▶ BRIEF
Reproduce the records word for word, from the first line to the line containing "camera: 65 degrees left, 5 degrees down".

▶ Stored entries
=== Begin Enclosure ===
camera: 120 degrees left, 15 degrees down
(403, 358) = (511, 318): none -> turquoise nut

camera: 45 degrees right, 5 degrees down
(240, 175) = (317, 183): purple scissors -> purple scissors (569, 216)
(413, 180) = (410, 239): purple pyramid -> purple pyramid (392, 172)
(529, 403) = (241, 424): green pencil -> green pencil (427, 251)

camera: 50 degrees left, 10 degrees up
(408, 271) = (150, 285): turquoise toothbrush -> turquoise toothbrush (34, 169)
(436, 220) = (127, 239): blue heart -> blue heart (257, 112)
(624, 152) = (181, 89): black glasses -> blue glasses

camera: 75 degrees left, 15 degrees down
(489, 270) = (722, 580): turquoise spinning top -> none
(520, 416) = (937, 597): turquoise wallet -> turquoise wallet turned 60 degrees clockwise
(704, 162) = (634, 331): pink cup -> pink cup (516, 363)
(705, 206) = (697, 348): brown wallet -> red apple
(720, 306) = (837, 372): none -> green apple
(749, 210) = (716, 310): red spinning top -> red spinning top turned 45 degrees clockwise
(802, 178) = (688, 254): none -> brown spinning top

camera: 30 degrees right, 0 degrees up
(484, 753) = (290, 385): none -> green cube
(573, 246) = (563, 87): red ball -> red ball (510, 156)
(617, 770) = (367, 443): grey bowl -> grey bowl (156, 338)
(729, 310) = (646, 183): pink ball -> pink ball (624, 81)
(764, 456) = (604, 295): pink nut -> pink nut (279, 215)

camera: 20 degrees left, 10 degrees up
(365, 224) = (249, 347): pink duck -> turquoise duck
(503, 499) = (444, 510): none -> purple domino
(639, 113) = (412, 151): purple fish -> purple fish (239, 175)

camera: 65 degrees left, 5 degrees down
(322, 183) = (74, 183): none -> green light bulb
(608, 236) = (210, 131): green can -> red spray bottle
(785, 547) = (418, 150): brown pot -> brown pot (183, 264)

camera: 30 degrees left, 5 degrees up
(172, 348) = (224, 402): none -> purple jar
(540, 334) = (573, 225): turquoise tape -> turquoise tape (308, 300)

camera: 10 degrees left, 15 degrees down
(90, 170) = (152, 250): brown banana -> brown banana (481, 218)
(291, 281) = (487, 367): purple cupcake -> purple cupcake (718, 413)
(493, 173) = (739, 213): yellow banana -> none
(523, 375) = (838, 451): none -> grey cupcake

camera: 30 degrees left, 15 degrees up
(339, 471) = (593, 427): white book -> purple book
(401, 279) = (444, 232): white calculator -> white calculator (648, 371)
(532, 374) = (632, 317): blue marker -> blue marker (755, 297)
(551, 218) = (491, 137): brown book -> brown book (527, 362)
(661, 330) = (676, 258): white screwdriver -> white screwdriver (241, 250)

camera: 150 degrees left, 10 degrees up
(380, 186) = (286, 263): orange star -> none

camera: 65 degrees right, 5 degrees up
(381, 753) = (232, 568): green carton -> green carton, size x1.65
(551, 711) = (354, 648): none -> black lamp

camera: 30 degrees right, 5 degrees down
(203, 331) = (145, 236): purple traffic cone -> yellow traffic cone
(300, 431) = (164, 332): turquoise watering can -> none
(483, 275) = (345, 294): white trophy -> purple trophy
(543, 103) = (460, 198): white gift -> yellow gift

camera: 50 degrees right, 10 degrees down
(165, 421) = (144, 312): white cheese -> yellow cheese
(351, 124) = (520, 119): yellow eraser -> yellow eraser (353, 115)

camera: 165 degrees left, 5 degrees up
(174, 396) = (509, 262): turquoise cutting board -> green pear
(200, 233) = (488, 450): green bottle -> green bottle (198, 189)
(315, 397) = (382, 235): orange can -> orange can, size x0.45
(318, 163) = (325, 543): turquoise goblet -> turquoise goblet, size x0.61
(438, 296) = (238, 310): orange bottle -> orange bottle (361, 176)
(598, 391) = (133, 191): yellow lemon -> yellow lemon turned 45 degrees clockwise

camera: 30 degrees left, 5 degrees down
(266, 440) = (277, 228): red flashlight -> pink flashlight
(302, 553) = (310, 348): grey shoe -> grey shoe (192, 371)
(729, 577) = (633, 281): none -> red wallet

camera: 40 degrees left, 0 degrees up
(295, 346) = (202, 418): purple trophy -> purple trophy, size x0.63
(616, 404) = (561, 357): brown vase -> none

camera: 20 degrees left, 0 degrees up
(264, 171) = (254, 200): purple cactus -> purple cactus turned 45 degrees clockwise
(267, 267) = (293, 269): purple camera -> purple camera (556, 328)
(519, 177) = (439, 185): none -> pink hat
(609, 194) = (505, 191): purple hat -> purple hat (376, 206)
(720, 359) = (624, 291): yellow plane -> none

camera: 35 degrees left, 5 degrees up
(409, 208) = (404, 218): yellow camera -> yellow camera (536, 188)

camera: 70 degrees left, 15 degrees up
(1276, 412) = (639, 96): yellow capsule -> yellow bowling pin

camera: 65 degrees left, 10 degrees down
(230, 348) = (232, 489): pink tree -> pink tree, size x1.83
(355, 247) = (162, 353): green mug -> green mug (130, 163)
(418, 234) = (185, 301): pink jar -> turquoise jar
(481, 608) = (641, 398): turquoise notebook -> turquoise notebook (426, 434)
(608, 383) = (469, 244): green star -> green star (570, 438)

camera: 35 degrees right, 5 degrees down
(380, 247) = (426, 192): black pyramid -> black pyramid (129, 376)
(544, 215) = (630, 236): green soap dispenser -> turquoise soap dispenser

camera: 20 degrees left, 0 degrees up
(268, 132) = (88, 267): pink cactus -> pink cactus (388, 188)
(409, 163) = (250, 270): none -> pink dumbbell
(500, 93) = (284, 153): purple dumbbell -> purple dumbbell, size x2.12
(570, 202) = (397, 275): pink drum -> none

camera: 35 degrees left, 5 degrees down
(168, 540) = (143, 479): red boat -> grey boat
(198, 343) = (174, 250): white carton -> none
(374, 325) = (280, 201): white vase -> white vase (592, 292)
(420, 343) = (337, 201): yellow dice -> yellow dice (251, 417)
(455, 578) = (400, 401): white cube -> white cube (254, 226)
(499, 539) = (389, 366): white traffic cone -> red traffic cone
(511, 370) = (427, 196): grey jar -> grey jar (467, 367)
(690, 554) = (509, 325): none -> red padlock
=== End Enclosure ===
▶ OUTPUT OF THE EXERCISE
camera: 120 degrees left, 15 degrees down
(403, 358) = (511, 318): none -> turquoise nut

camera: 45 degrees right, 5 degrees down
(240, 175) = (317, 183): purple scissors -> purple scissors (569, 216)
(413, 180) = (410, 239): purple pyramid -> purple pyramid (392, 172)
(529, 403) = (241, 424): green pencil -> green pencil (427, 251)

camera: 50 degrees left, 10 degrees up
(408, 271) = (150, 285): turquoise toothbrush -> turquoise toothbrush (34, 169)
(436, 220) = (127, 239): blue heart -> blue heart (257, 112)
(624, 152) = (181, 89): black glasses -> blue glasses

camera: 75 degrees left, 15 degrees down
(489, 270) = (722, 580): turquoise spinning top -> none
(520, 416) = (937, 597): turquoise wallet -> turquoise wallet turned 60 degrees clockwise
(704, 162) = (634, 331): pink cup -> pink cup (516, 363)
(705, 206) = (697, 348): brown wallet -> red apple
(720, 306) = (837, 372): none -> green apple
(749, 210) = (716, 310): red spinning top -> red spinning top turned 45 degrees clockwise
(802, 178) = (688, 254): none -> brown spinning top

camera: 30 degrees right, 0 degrees up
(484, 753) = (290, 385): none -> green cube
(573, 246) = (563, 87): red ball -> red ball (510, 156)
(617, 770) = (367, 443): grey bowl -> grey bowl (156, 338)
(729, 310) = (646, 183): pink ball -> pink ball (624, 81)
(764, 456) = (604, 295): pink nut -> pink nut (279, 215)

camera: 20 degrees left, 10 degrees up
(365, 224) = (249, 347): pink duck -> turquoise duck
(503, 499) = (444, 510): none -> purple domino
(639, 113) = (412, 151): purple fish -> purple fish (239, 175)

camera: 65 degrees left, 5 degrees down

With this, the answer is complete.